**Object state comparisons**
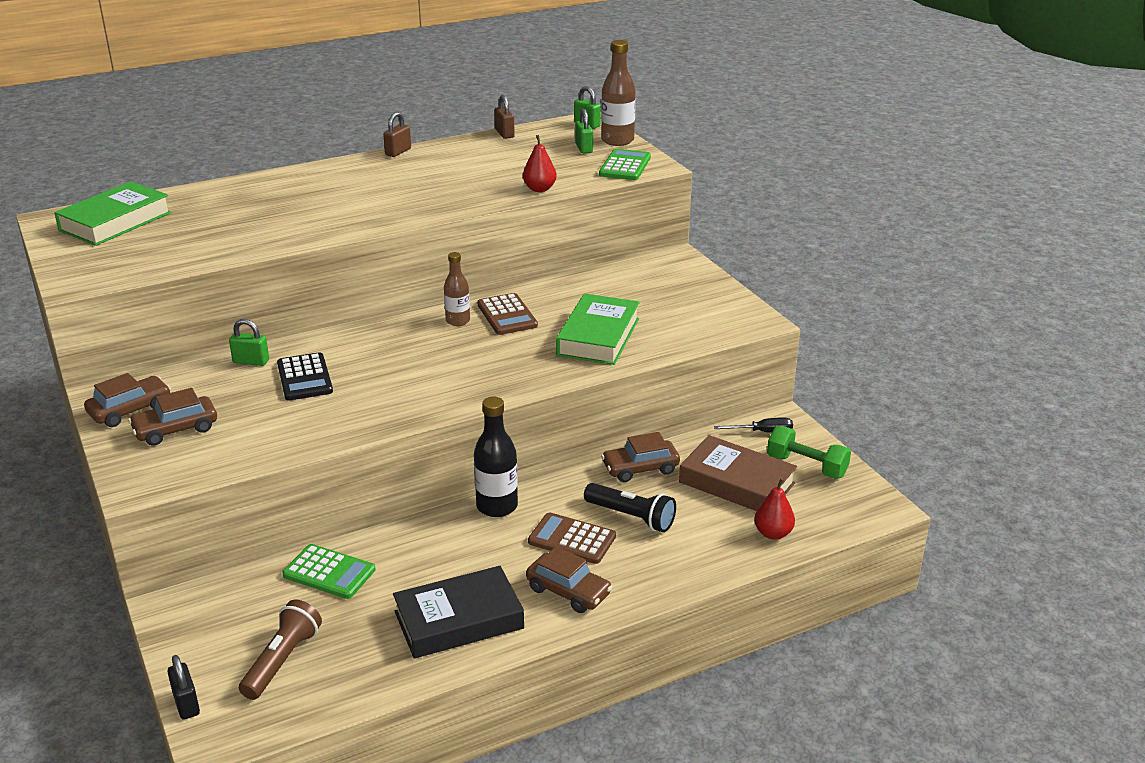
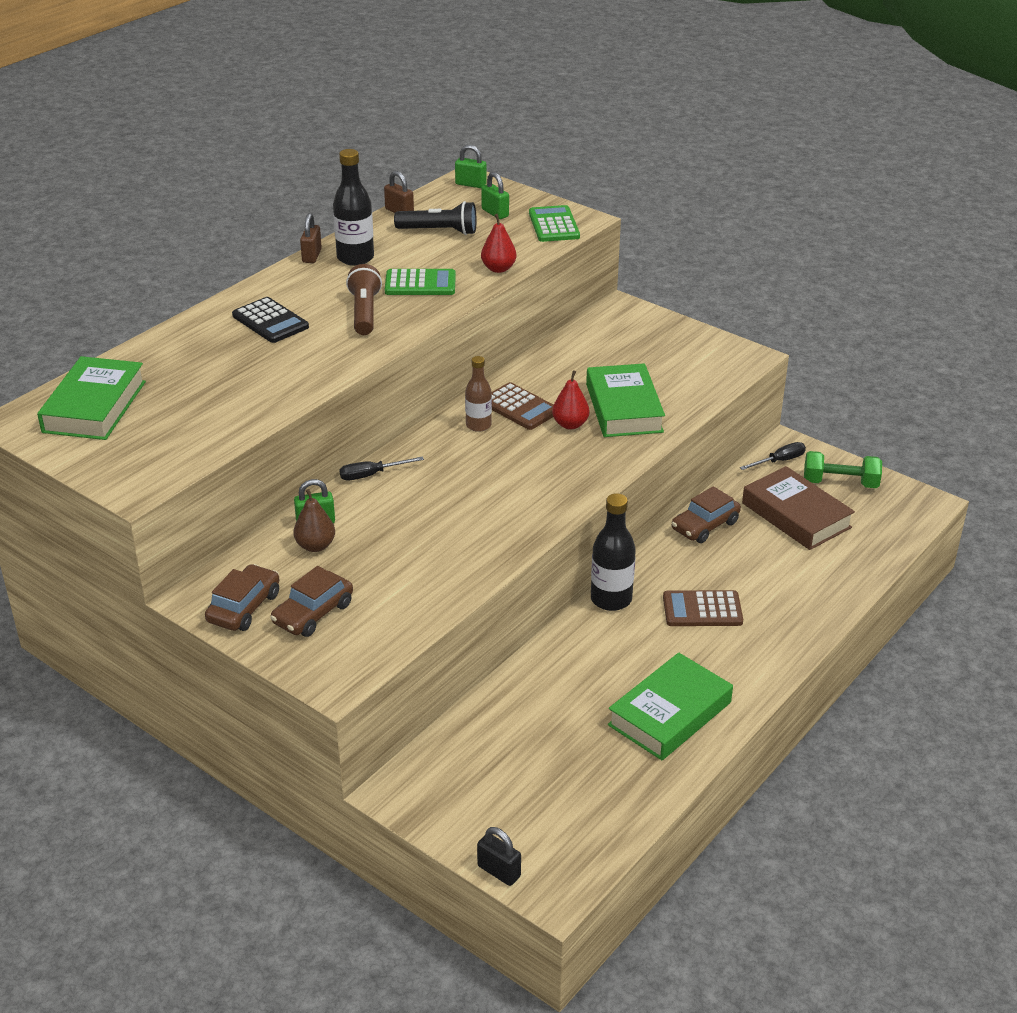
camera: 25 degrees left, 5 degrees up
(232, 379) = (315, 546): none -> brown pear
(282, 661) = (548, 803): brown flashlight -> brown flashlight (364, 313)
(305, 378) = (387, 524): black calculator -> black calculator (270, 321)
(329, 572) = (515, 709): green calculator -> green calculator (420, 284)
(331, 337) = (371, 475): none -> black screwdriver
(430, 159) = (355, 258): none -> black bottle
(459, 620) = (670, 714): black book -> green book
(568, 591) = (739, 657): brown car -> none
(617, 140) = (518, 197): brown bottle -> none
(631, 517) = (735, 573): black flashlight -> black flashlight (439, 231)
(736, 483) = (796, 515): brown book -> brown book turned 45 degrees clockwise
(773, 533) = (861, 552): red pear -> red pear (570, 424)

**WHAT THIS TASK INVOLVES**
Gather each line in the data that holds the string "pear".

**ANSWER BOX**
(232, 379) = (315, 546): none -> brown pear
(773, 533) = (861, 552): red pear -> red pear (570, 424)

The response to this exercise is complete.